▸ Extracted data
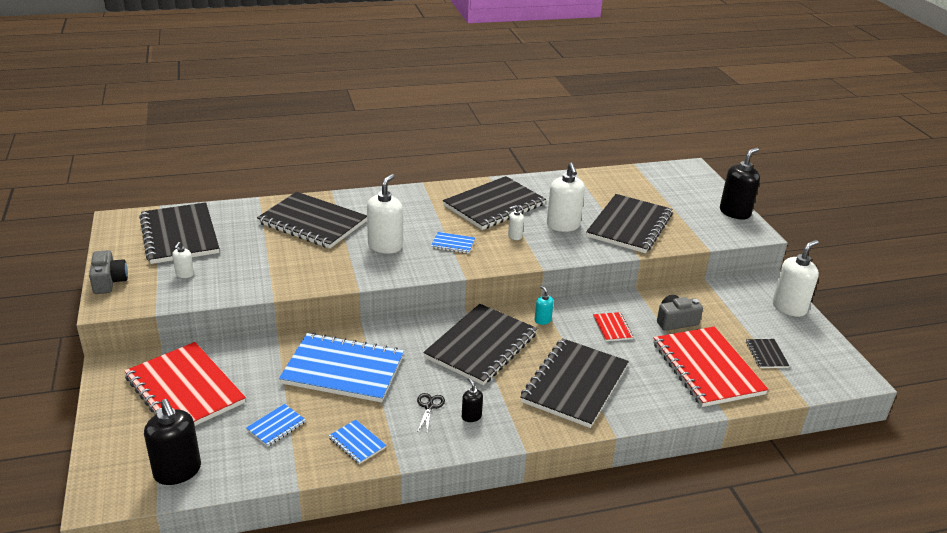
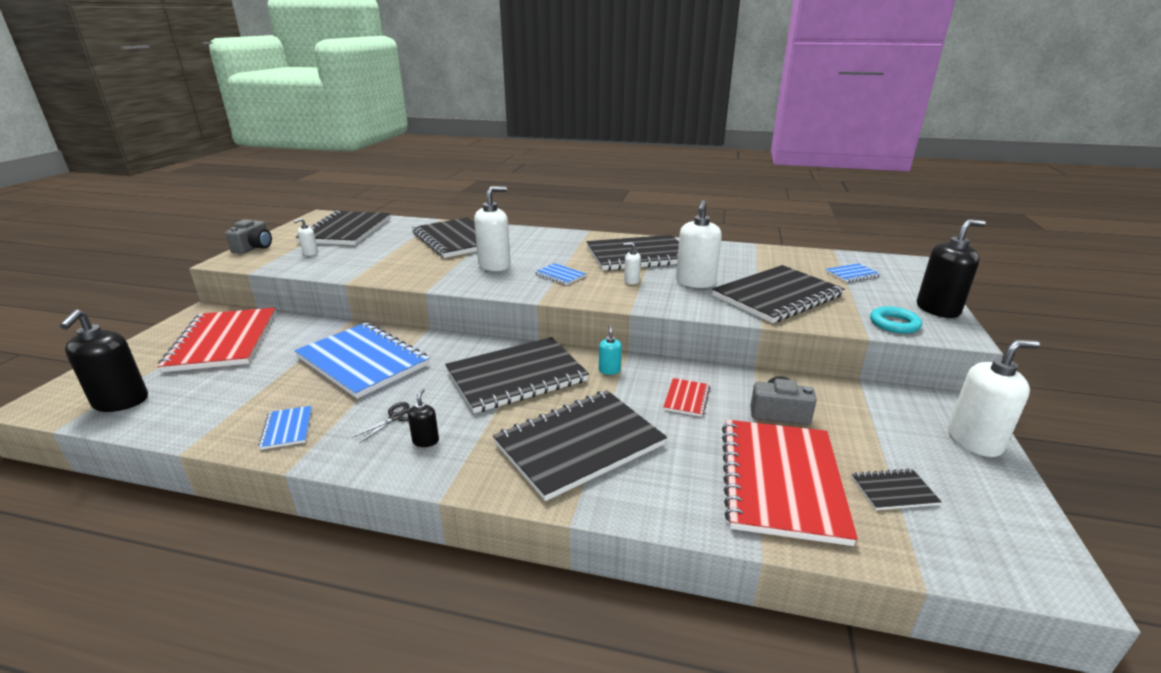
camera: 30 degrees right, 5 degrees down
(276, 426) = (245, 391): blue notebook -> blue notebook (852, 274)
(717, 233) = (894, 324): none -> turquoise ring
(766, 354) = (893, 491): black notebook -> black notebook turned 60 degrees clockwise

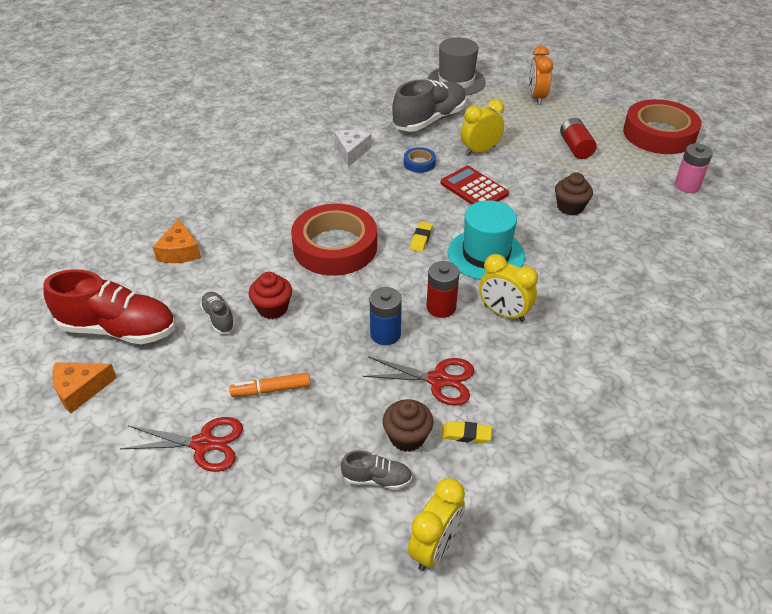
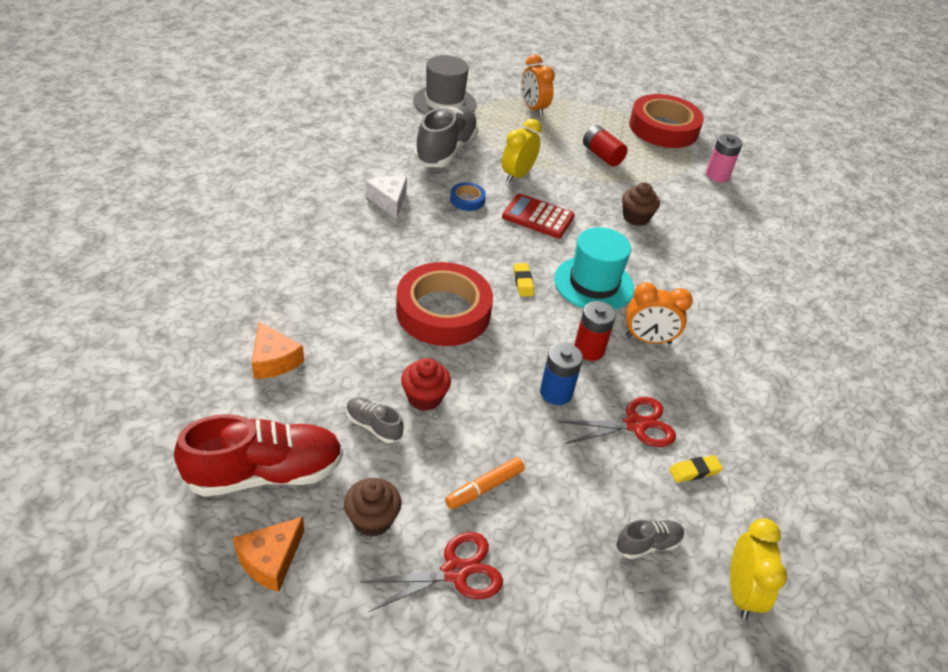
camera: 30 degrees left, 0 degrees up
(407, 437) = (646, 492): brown cupcake -> brown cupcake (372, 519)
(504, 313) = (648, 339): yellow clock -> orange clock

▸ Task statement
Set down exactly, and only, the lines from the one with "camera: 30 degrees left, 0 degrees up" to the final line of the data.

▸ Result of the task
camera: 30 degrees left, 0 degrees up
(407, 437) = (646, 492): brown cupcake -> brown cupcake (372, 519)
(504, 313) = (648, 339): yellow clock -> orange clock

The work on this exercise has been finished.